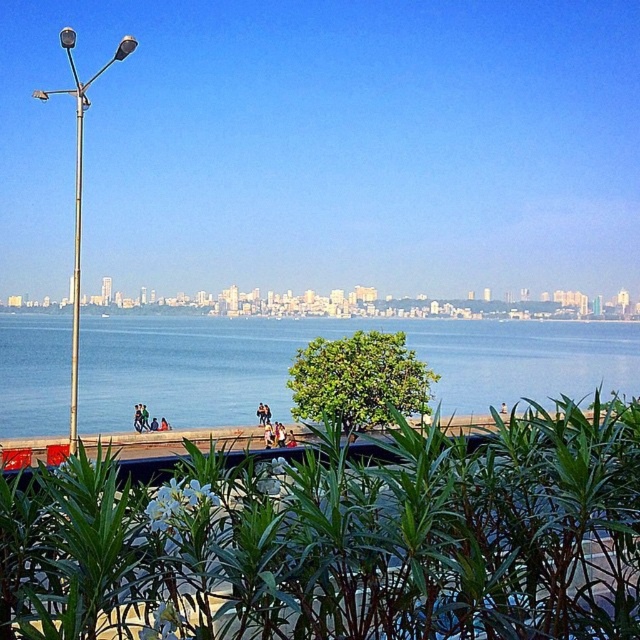
You are a landscape architect designing a new park. You want to place a bench along the walkway so that it faces the blue water at center while also having a view of the green leafy plant at center. Given their widths, which object will require more space between the bench and the walkway?

The blue water at center requires more space because its width is greater than the green leafy plant at center.

You are standing at the waterfront and want to reach a specific point marked at coordinates point (x=436, y=344). If you have a 30 meter long rope, can you use it to reach that point from where you are standing?

The point (x=436, y=344) is 32.28 meters away from the viewer. Since the rope is only 30 meters long, it is not long enough to reach the point.

You are standing on the walkway and want to take a photo of the blue water at center and the green leafy bush at center. Which one should you focus on first if you want to capture both in a single frame?

The blue water at center is above the green leafy bush at center, so you should focus on the blue water at center first to ensure both are in the frame.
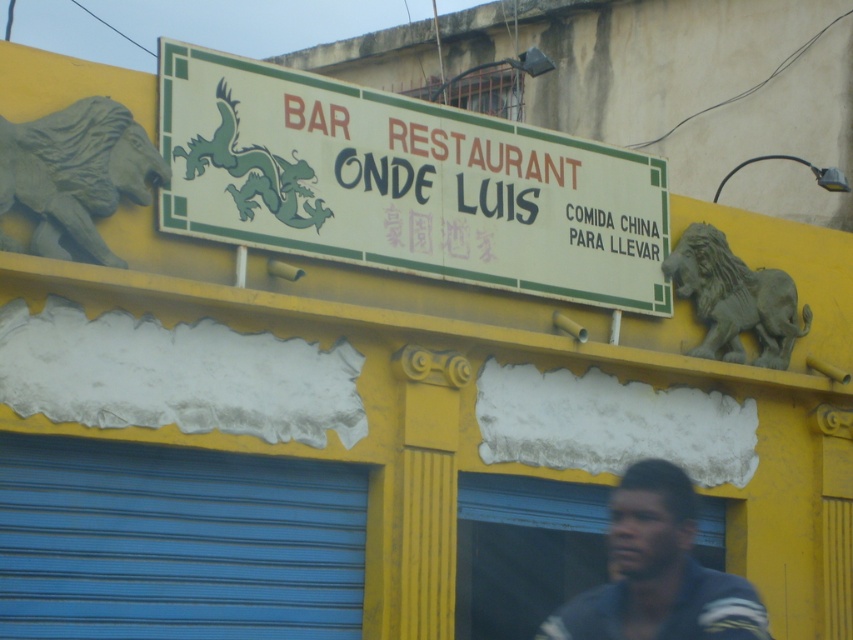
———
• **Exercise prompt**
Collect every line of the listing above that contains the string "from".

• **Task solution**
You are standing at the waterfront and want to reach a specific point marked at coordinates point (x=436, y=344). If you have a 30 meter long rope, can you use it to reach that point from where you are standing?
The point (x=436, y=344) is 32.28 meters away from the viewer. Since the rope is only 30 meters long, it is not long enough to reach the point.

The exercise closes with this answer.